Please retype every entry as written, and keep the pictures out.

Given information below:

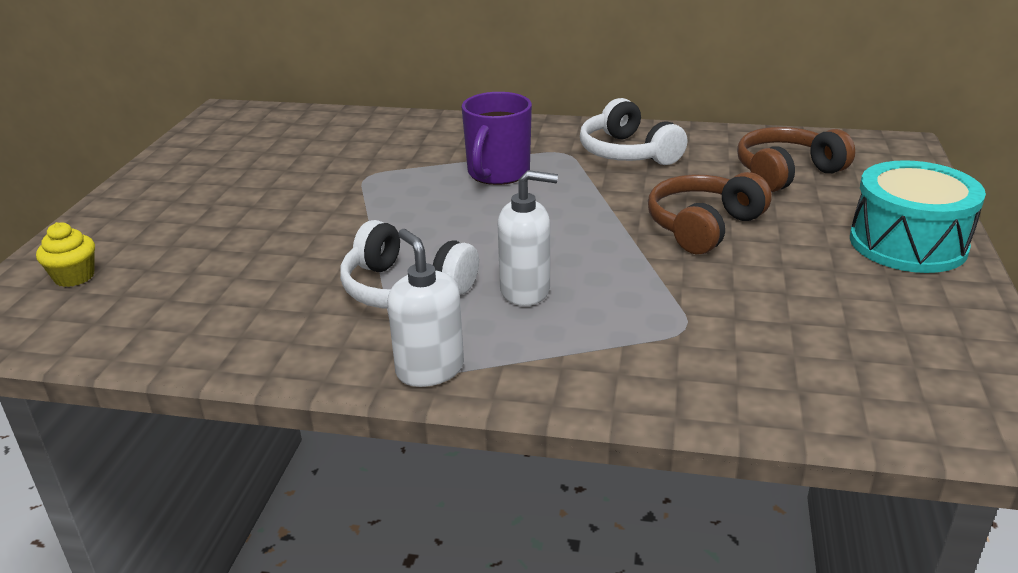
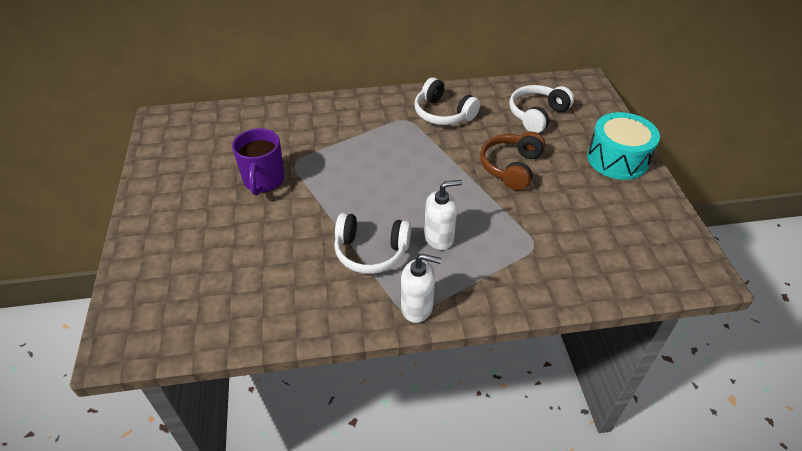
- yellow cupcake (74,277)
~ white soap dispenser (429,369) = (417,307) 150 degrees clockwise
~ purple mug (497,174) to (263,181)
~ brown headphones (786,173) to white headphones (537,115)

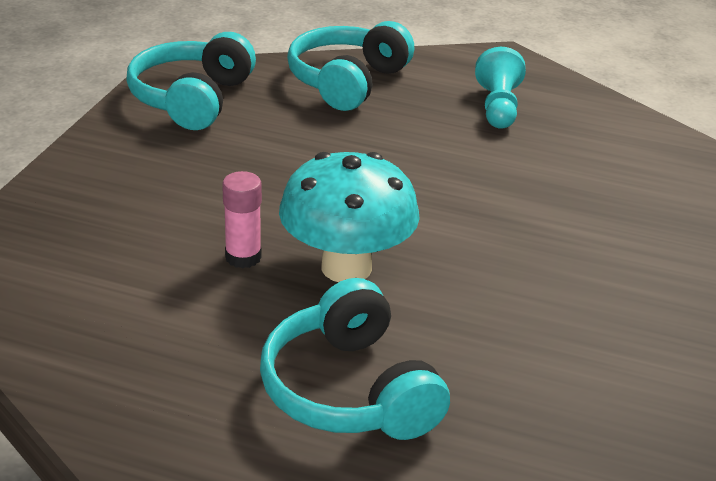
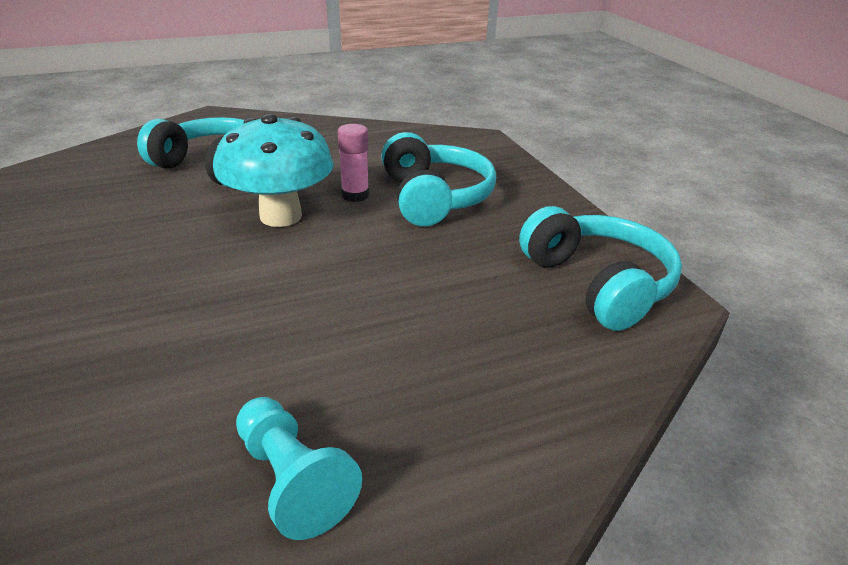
~ turquoise headphones (347,82) to (434,197)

End of Given information.

Task solution —
- yellow cupcake (74,277)
~ white soap dispenser (429,369) = (417,307) 150 degrees clockwise
~ purple mug (497,174) to (263,181)
~ brown headphones (786,173) to white headphones (537,115)

~ turquoise headphones (347,82) to (434,197)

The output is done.